Colored object listings:
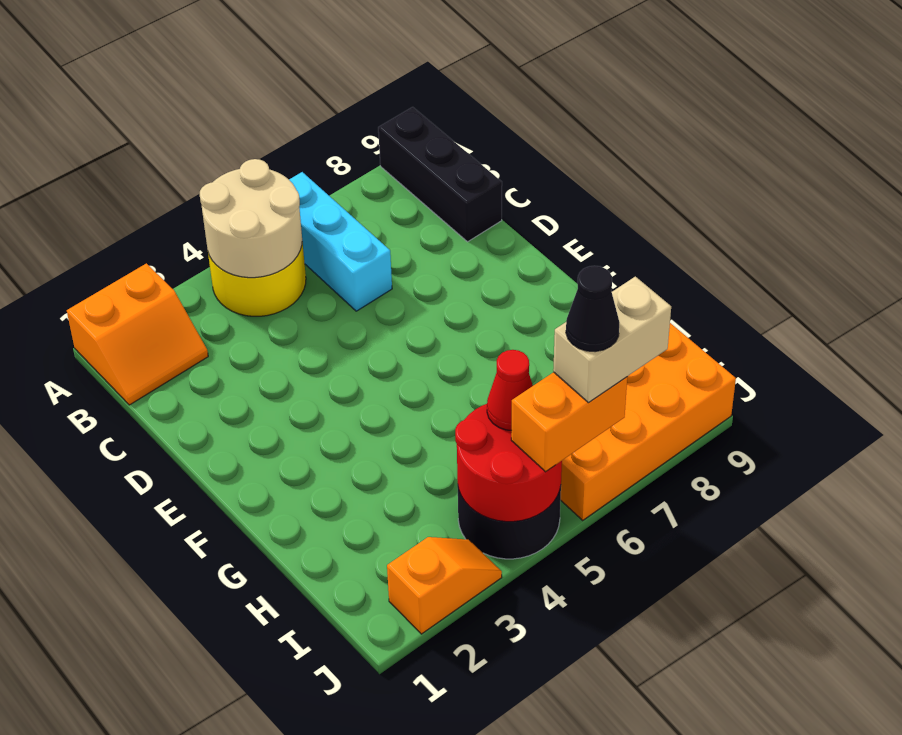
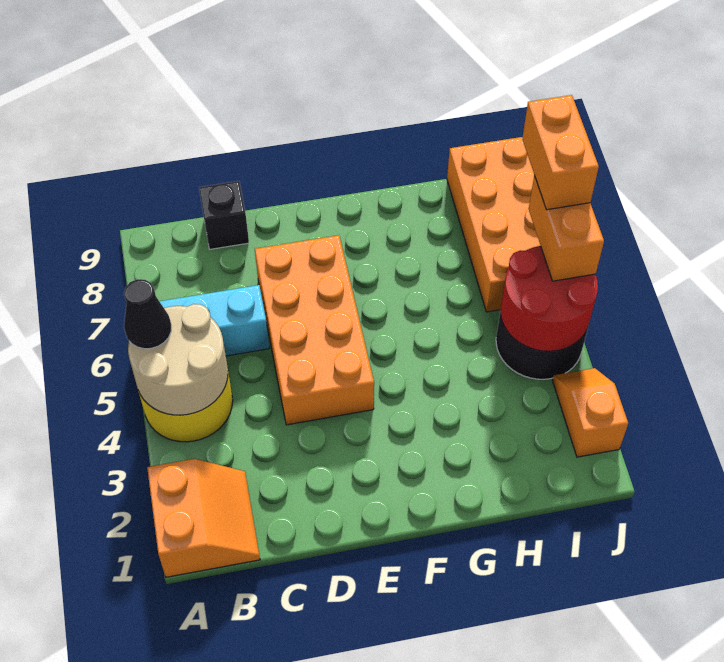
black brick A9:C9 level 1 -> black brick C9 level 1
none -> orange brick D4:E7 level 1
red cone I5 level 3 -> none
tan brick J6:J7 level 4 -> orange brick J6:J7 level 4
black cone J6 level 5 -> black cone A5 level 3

[THE PROBLEM]
Where the records above contain a line with "red cone I5 level 3 -> none", repeat that line and each later line through the end, exactly, and nothing more.

[REPLY TO THE EXERCISE]
red cone I5 level 3 -> none
tan brick J6:J7 level 4 -> orange brick J6:J7 level 4
black cone J6 level 5 -> black cone A5 level 3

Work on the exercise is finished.